# Task description
Without including any pictures, return the records below exactly as written.

# Supplied information

::::::

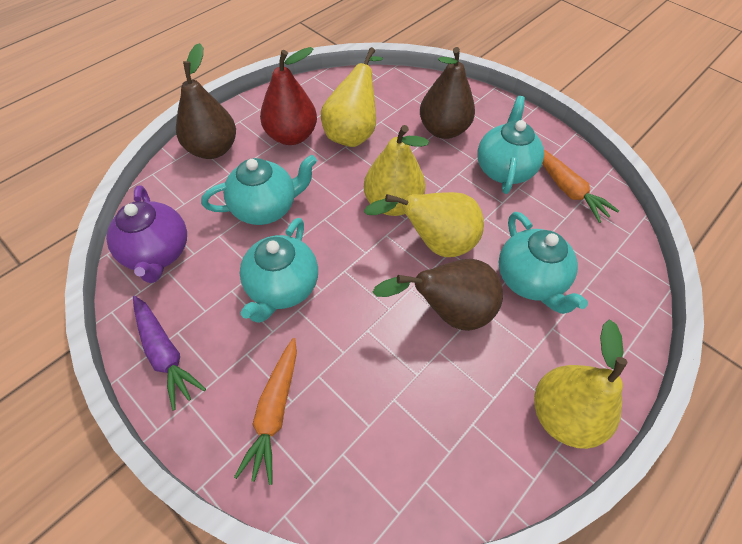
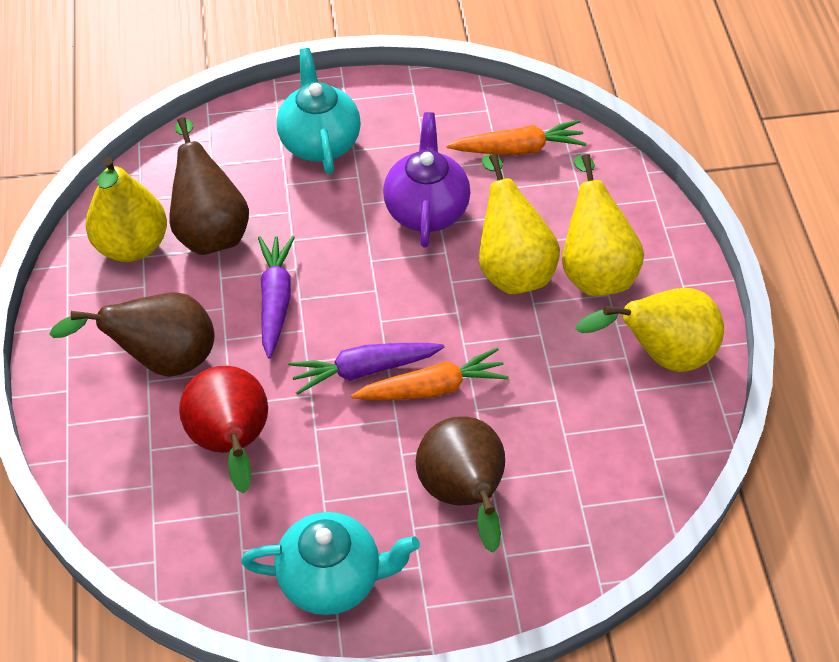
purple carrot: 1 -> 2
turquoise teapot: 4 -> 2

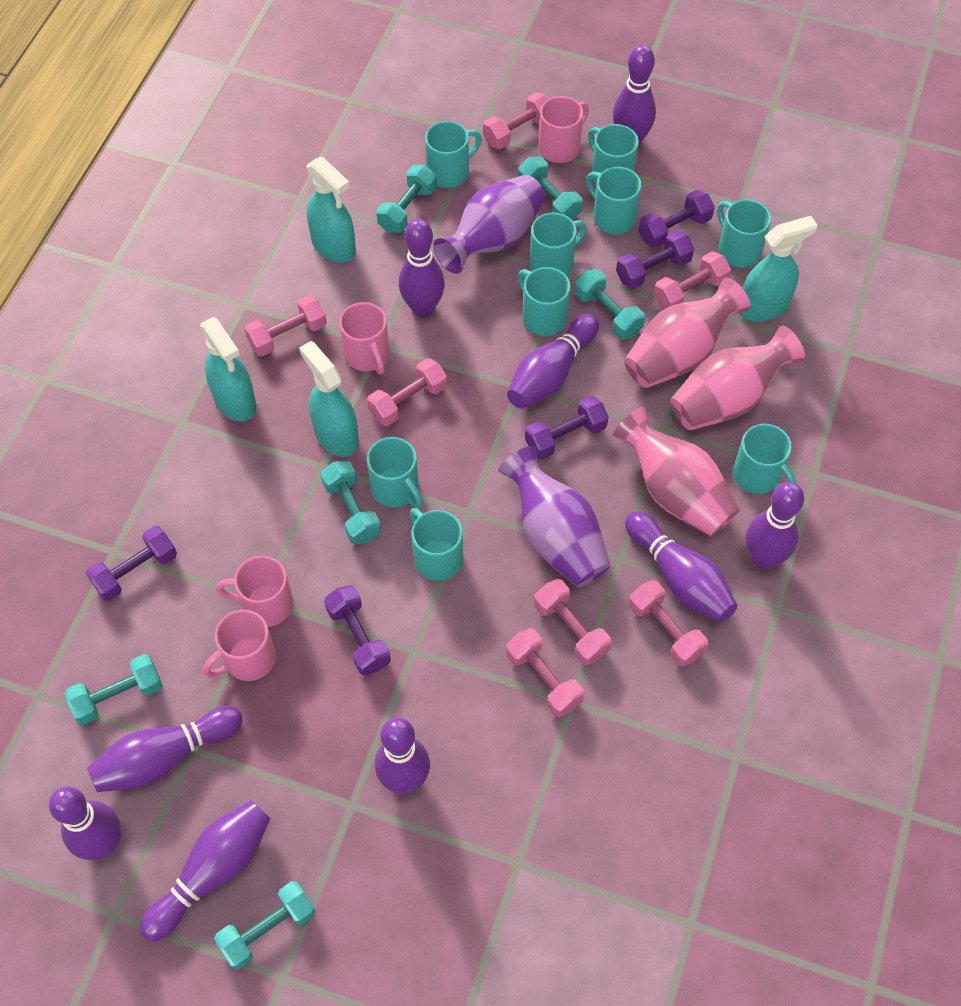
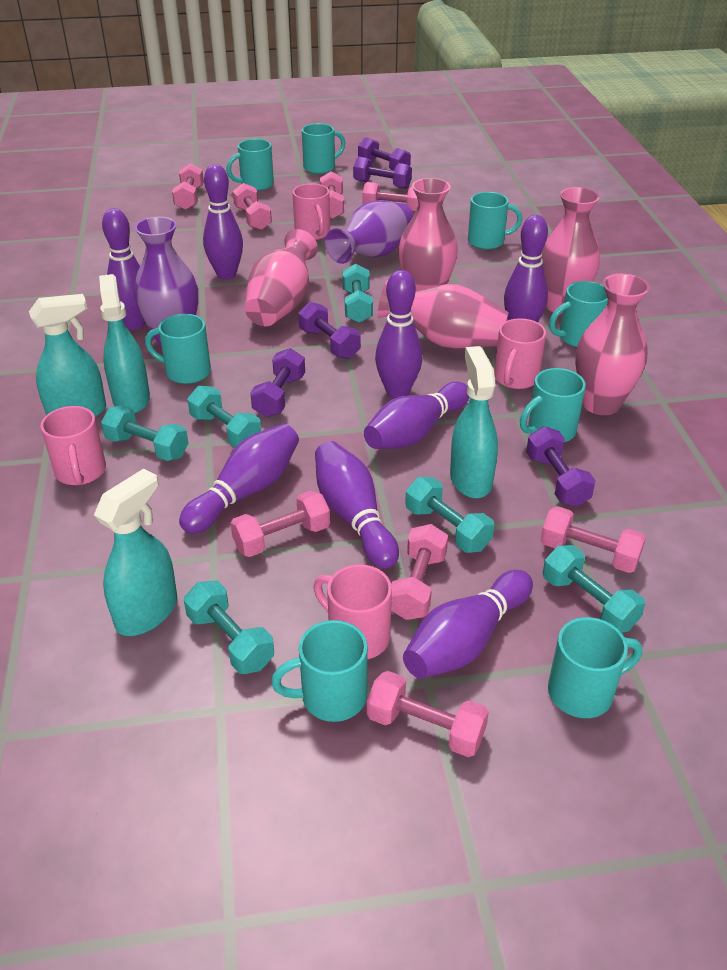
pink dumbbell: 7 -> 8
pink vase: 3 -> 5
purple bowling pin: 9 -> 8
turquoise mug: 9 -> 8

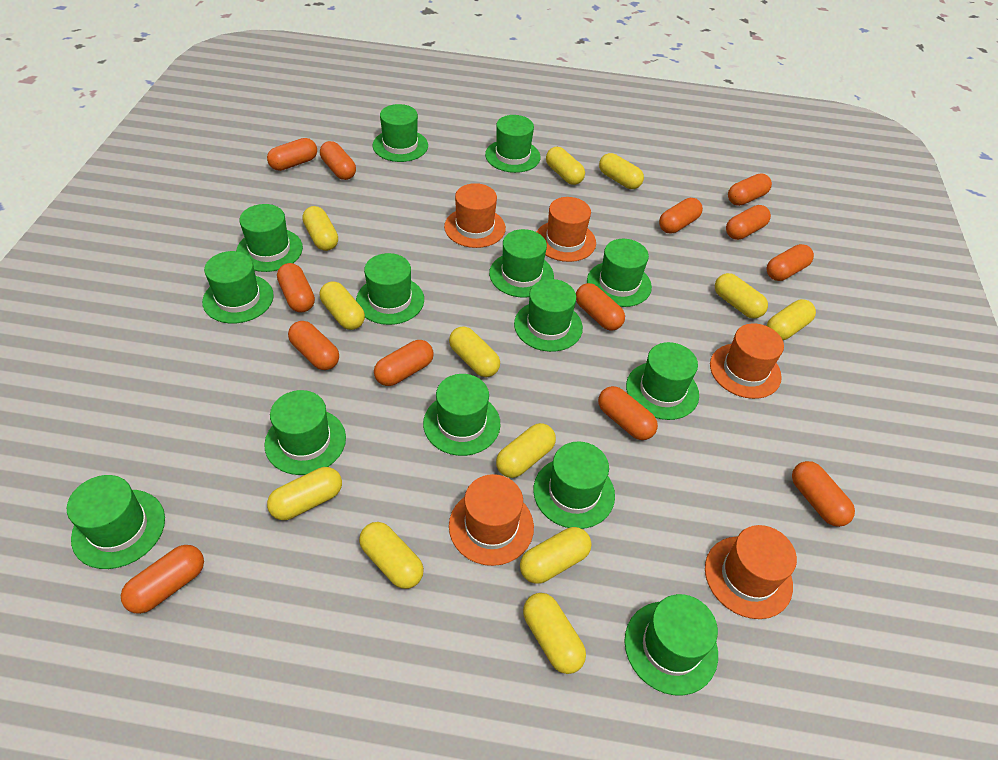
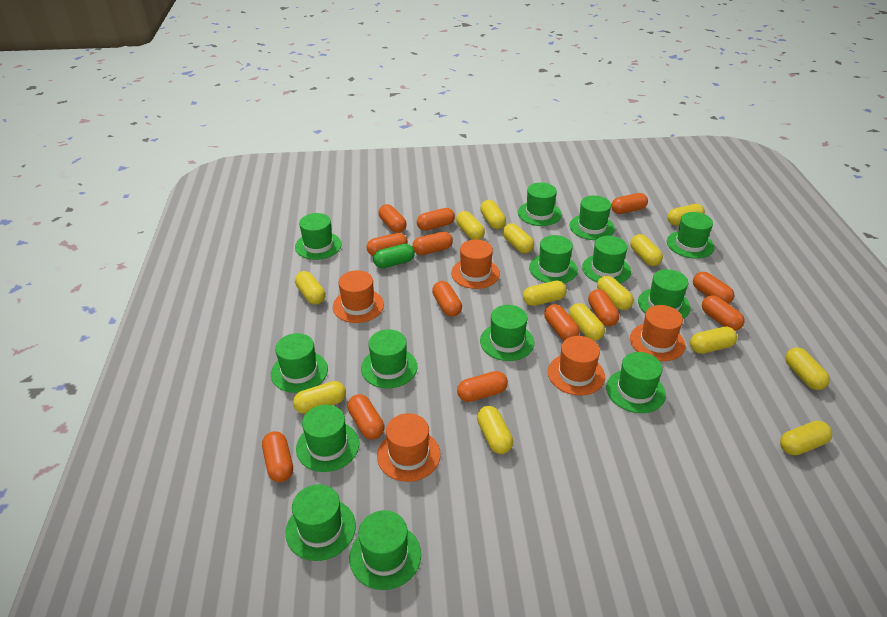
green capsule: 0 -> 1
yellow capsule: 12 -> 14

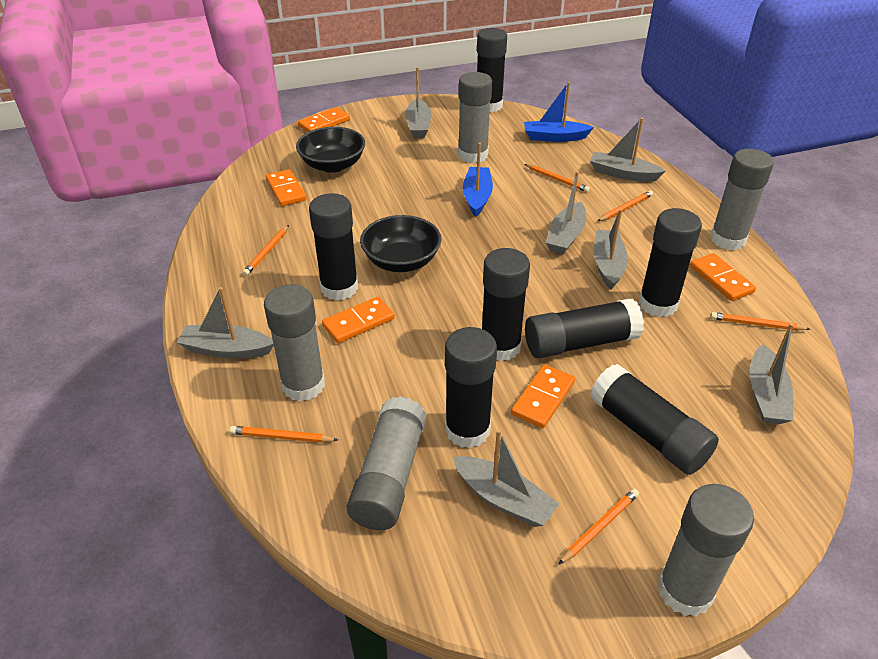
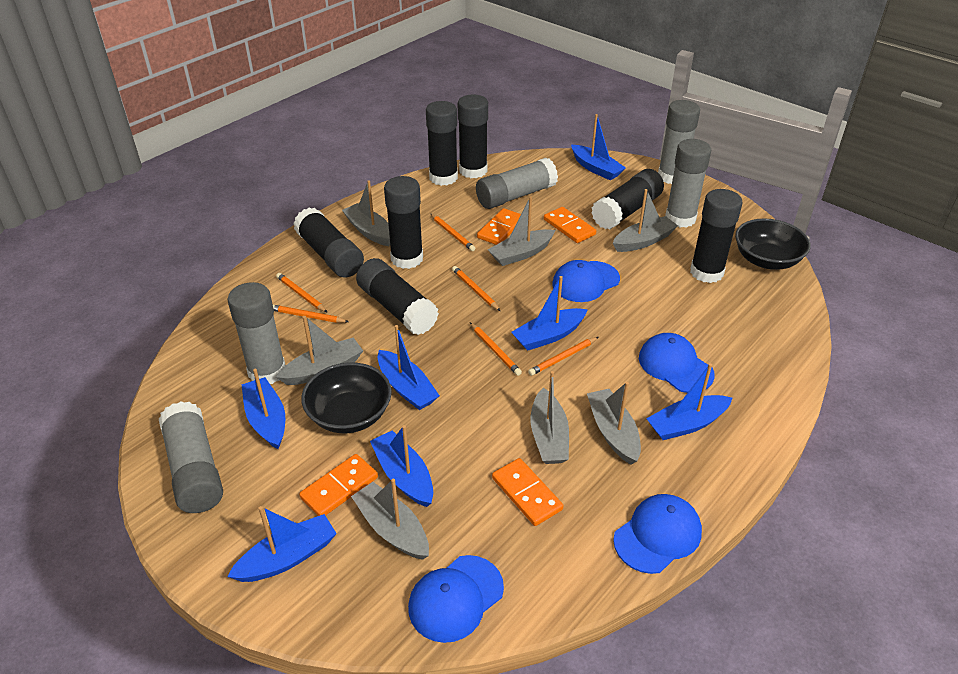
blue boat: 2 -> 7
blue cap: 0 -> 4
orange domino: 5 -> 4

::::::

# Exercise output
purple carrot: 1 -> 2
turquoise teapot: 4 -> 2

pink dumbbell: 7 -> 8
pink vase: 3 -> 5
purple bowling pin: 9 -> 8
turquoise mug: 9 -> 8

green capsule: 0 -> 1
yellow capsule: 12 -> 14

blue boat: 2 -> 7
blue cap: 0 -> 4
orange domino: 5 -> 4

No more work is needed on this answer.